Directions.
How many of the lines below have "none" in them? Say the number and nothing more.
● ● ● ●
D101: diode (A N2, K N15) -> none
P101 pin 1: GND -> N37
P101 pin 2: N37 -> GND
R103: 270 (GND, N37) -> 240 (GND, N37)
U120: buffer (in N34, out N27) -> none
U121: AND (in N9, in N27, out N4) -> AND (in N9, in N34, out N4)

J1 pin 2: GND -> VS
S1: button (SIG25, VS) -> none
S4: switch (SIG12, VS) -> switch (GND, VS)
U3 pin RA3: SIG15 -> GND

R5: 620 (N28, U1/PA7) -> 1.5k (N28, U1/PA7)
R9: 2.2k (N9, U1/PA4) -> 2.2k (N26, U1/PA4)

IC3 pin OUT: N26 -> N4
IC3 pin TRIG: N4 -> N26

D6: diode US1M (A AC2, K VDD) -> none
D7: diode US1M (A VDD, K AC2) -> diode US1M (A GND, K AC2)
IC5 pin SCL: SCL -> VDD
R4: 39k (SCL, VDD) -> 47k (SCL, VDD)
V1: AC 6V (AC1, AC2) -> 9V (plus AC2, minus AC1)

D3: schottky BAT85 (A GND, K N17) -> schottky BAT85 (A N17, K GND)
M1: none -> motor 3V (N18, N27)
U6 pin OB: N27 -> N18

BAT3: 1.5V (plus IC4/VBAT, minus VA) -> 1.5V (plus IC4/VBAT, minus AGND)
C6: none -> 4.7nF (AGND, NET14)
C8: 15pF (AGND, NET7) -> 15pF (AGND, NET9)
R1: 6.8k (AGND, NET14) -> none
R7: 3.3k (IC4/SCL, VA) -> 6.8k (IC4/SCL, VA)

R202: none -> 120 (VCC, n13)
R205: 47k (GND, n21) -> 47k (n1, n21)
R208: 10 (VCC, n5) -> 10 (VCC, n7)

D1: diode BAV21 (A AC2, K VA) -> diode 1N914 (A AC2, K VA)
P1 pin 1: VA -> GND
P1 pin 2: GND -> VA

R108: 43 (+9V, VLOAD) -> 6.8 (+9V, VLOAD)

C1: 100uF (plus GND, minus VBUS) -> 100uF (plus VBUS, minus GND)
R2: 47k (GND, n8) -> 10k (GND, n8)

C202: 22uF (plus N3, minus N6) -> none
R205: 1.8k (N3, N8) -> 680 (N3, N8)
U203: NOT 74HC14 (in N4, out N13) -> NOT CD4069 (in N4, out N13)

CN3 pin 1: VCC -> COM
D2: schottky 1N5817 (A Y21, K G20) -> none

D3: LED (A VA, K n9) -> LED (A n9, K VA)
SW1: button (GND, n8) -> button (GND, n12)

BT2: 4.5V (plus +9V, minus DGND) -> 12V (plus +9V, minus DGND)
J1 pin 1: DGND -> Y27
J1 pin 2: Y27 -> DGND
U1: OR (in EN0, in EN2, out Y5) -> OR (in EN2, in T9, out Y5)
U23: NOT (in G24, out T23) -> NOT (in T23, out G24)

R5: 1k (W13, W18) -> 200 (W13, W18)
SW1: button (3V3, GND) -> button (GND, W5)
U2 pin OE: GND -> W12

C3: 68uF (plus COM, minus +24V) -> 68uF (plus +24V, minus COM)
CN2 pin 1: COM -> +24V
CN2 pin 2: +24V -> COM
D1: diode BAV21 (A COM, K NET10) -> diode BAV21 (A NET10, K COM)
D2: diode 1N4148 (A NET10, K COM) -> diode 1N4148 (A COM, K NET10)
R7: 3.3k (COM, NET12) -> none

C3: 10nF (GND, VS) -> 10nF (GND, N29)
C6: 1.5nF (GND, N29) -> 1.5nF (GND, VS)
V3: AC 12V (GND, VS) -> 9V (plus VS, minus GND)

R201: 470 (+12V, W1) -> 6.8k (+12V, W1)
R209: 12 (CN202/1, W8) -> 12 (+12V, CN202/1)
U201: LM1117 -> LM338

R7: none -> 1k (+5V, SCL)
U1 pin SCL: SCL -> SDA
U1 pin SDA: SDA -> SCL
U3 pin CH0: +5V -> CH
● ● ● ●
Solution to this problem.
12